*** Opening of THE INPUT ***

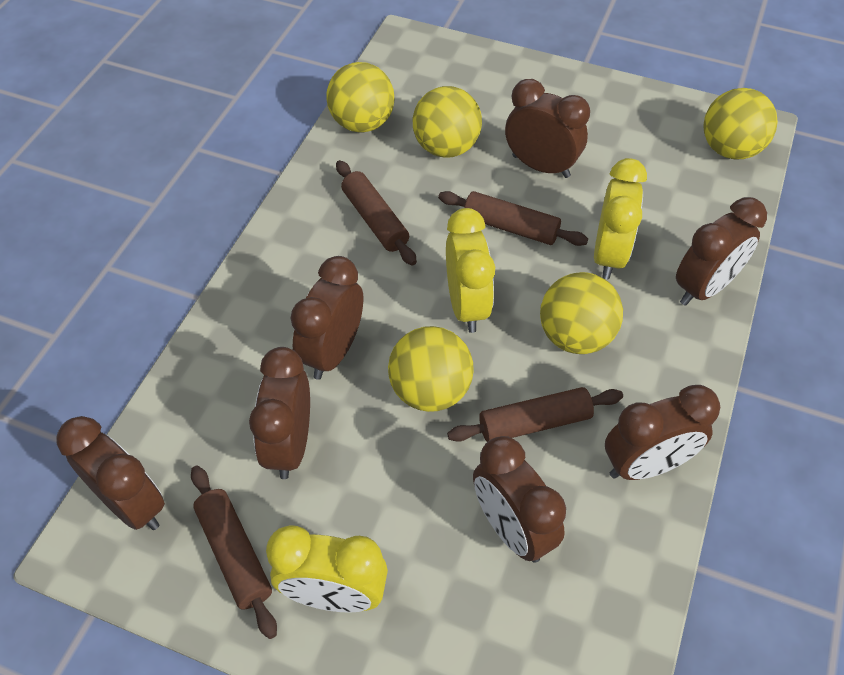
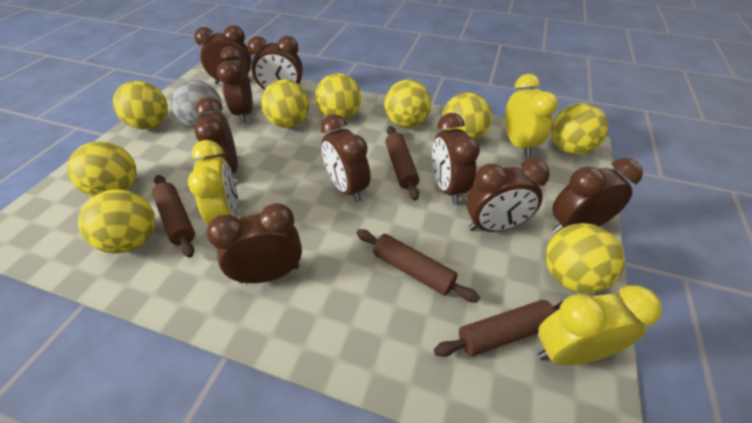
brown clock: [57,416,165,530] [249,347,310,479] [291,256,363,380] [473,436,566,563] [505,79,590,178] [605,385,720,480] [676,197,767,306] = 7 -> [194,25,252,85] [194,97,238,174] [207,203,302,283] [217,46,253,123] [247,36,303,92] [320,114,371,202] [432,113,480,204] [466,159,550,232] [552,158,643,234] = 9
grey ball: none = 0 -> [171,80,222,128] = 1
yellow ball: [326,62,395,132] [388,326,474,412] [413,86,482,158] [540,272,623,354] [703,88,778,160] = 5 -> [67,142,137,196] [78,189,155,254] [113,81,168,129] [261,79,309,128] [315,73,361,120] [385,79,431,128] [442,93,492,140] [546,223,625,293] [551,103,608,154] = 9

*** Close of THE INPUT ***
*** Opening of THE INPUT ***

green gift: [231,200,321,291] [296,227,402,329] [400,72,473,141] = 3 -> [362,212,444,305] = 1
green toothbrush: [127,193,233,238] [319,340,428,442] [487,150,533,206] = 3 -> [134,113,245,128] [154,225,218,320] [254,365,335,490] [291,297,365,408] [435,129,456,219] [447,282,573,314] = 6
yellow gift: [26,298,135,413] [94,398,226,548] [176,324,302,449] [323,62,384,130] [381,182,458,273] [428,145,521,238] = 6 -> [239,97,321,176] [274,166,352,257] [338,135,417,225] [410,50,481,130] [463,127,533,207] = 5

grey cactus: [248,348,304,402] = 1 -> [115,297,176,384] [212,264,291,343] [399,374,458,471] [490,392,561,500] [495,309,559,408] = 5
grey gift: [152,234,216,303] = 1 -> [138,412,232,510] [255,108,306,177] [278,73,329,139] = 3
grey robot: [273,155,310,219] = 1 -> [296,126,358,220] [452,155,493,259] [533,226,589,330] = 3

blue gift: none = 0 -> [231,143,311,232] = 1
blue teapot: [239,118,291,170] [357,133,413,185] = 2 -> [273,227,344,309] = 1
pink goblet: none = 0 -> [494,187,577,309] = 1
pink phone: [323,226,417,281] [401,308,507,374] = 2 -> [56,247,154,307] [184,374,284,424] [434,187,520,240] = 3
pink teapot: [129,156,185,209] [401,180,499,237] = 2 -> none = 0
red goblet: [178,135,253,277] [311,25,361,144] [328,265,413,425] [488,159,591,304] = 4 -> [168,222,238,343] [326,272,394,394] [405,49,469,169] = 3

*** Close of THE INPUT ***
*** Opening of THE INPUT ***

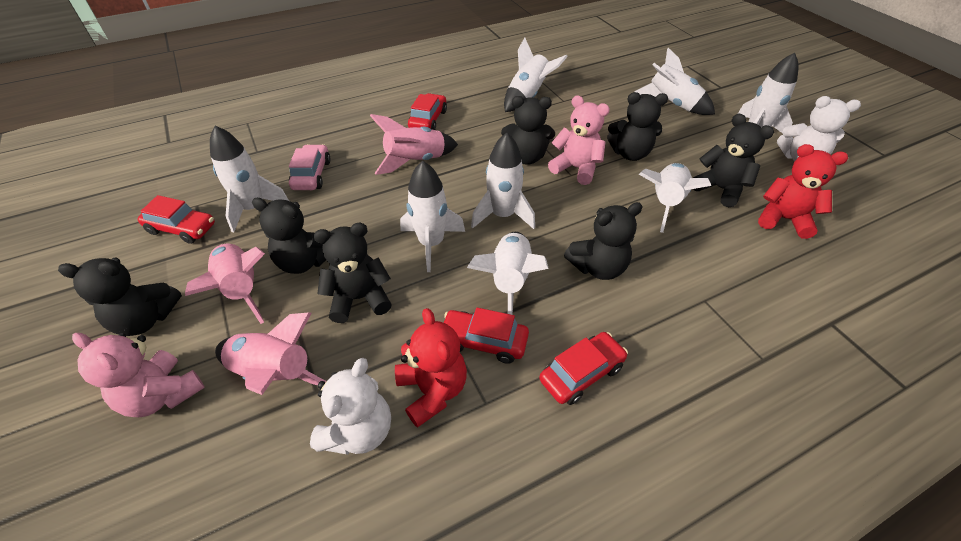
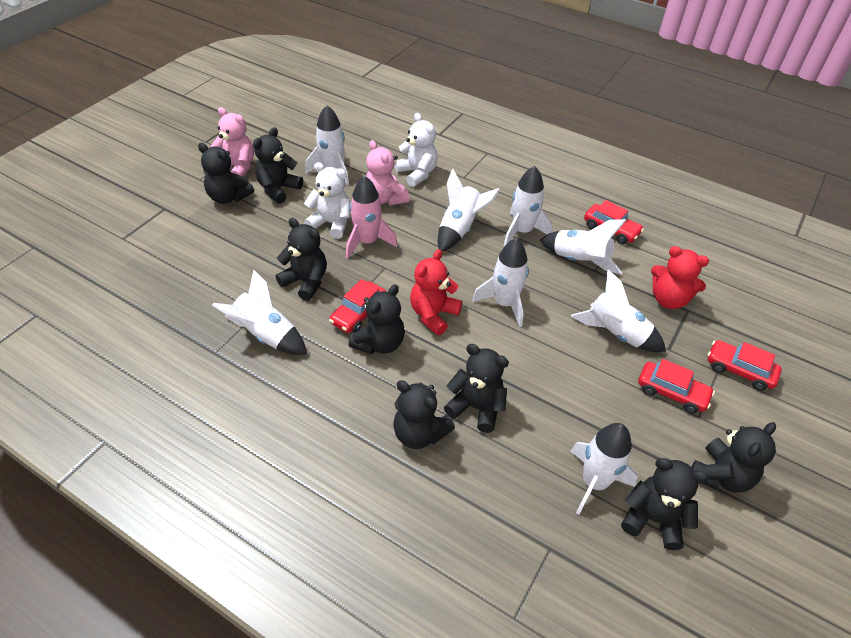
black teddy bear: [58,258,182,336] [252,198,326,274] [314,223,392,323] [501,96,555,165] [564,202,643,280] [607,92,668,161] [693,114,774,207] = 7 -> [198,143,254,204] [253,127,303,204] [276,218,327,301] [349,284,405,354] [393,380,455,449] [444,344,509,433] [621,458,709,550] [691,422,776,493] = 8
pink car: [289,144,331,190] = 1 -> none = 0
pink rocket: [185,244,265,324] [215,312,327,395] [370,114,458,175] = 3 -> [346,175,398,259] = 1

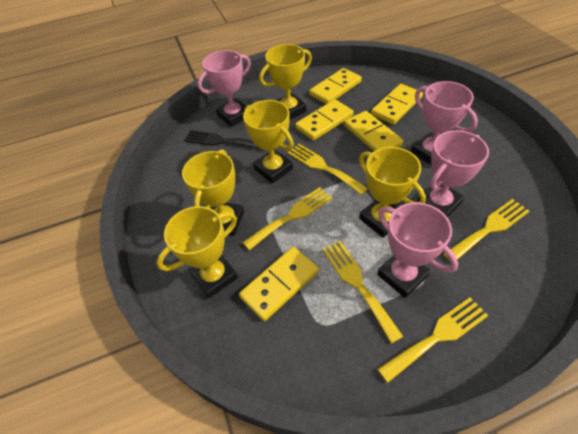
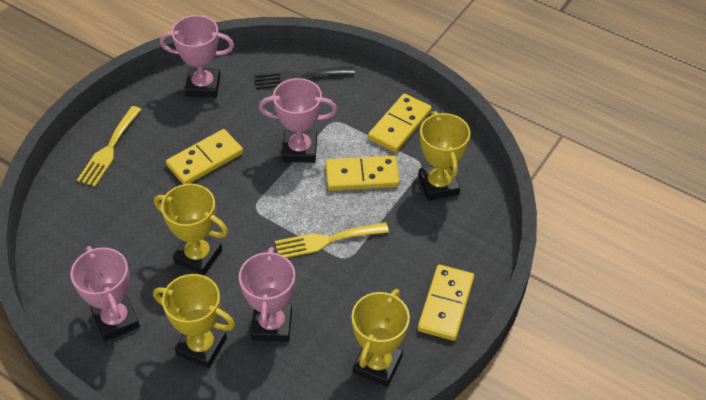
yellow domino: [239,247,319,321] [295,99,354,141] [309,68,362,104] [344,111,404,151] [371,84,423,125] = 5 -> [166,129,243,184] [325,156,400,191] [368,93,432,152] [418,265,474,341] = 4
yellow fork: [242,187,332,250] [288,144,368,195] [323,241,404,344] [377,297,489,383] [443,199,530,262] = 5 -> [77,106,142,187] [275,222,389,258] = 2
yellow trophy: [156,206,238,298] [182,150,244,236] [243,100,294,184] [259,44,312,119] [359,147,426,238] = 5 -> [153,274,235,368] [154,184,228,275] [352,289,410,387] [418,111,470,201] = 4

*** Close of THE INPUT ***

● WHAT TO DO
Using the entries above, repeat only the lines from the one containing "yellow gift: [26,298,135,413]" through the one containing "grey gift: [152,234,216,303]", end lines included.

● OUTPUT BELOW
yellow gift: [26,298,135,413] [94,398,226,548] [176,324,302,449] [323,62,384,130] [381,182,458,273] [428,145,521,238] = 6 -> [239,97,321,176] [274,166,352,257] [338,135,417,225] [410,50,481,130] [463,127,533,207] = 5

grey cactus: [248,348,304,402] = 1 -> [115,297,176,384] [212,264,291,343] [399,374,458,471] [490,392,561,500] [495,309,559,408] = 5
grey gift: [152,234,216,303] = 1 -> [138,412,232,510] [255,108,306,177] [278,73,329,139] = 3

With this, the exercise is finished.